• _WORK ORDER_: Keep every word of the listing and reproduce it exactly, but set aside any image found there.

• _ENTRIES SUPPLIED_:
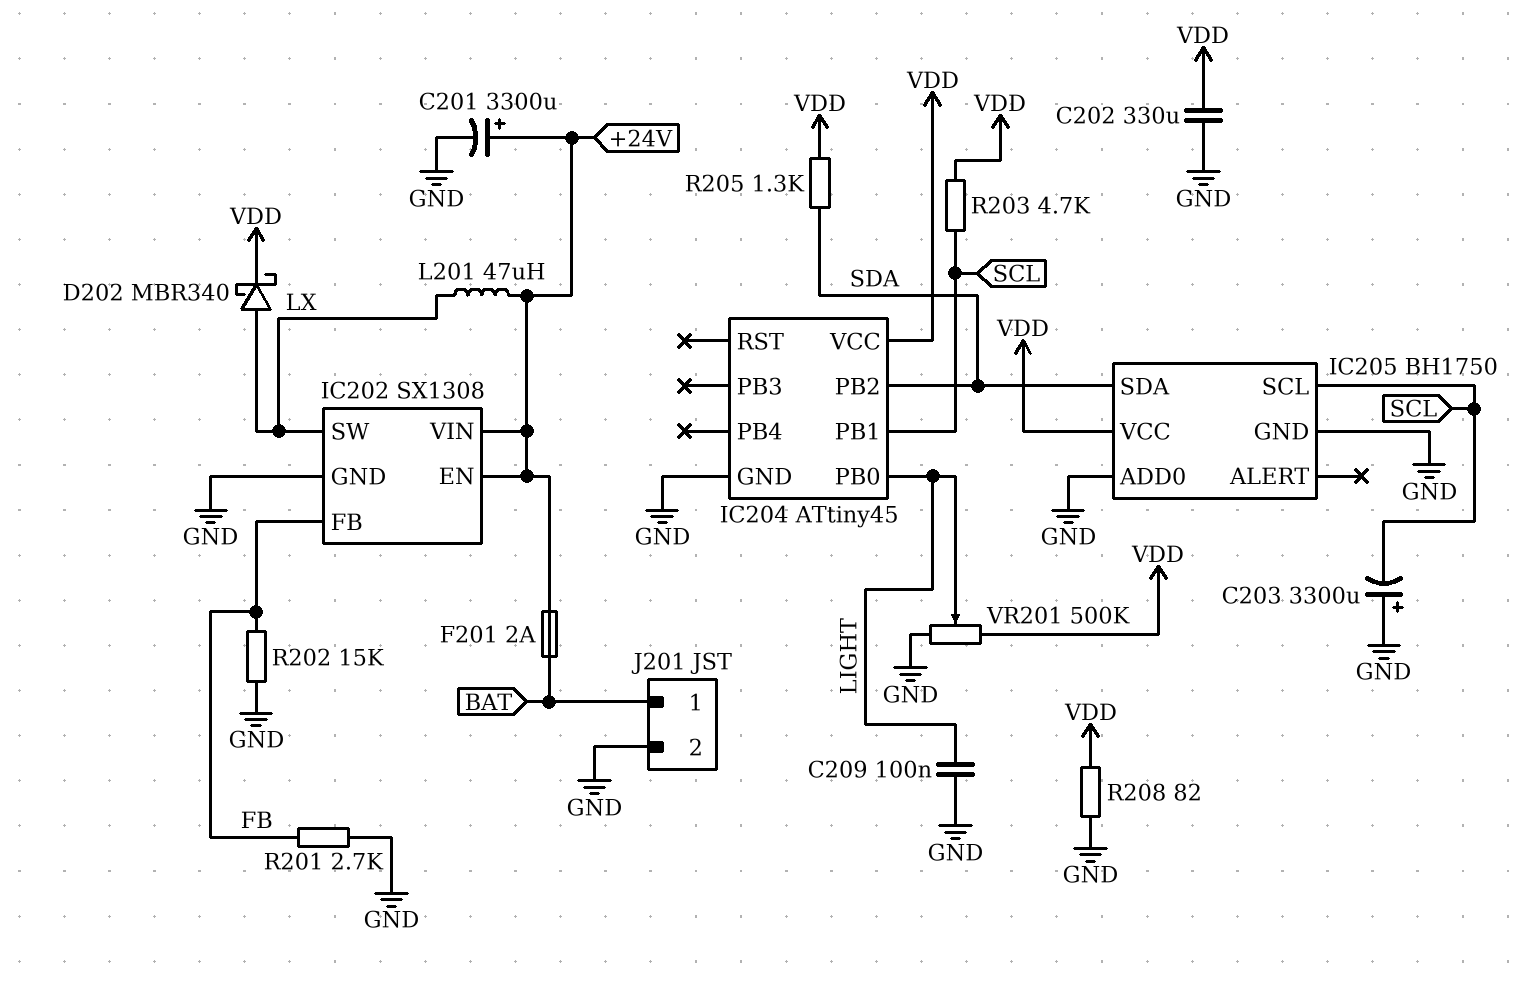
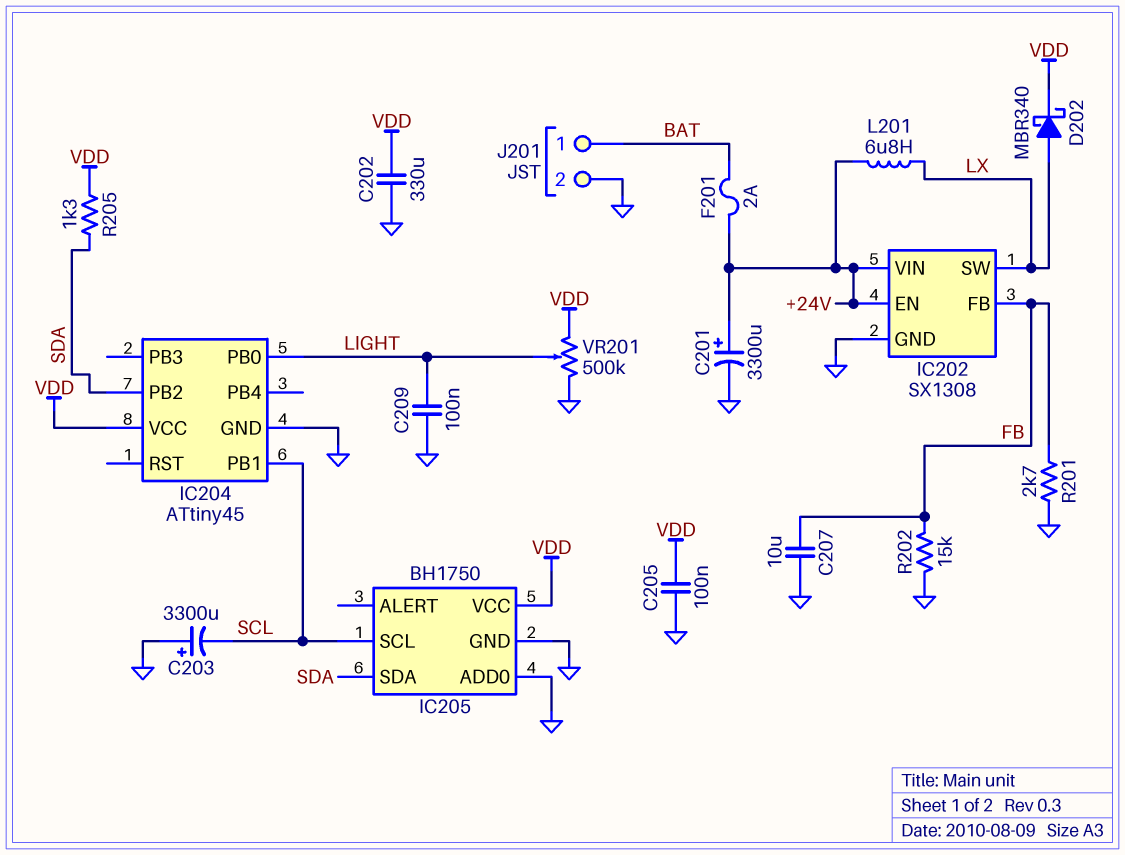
C205: none -> 100nF (GND, VDD)
C207: none -> 10uF (FB, GND)
L201: 47uH (+24V, LX) -> 6.8uH (+24V, LX)
R203: 4.7k (SCL, VDD) -> none
R208: 82 (GND, VDD) -> none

• _COMPLETED EXERCISE_:
C205: none -> 100nF (GND, VDD)
C207: none -> 10uF (FB, GND)
L201: 47uH (+24V, LX) -> 6.8uH (+24V, LX)
R203: 4.7k (SCL, VDD) -> none
R208: 82 (GND, VDD) -> none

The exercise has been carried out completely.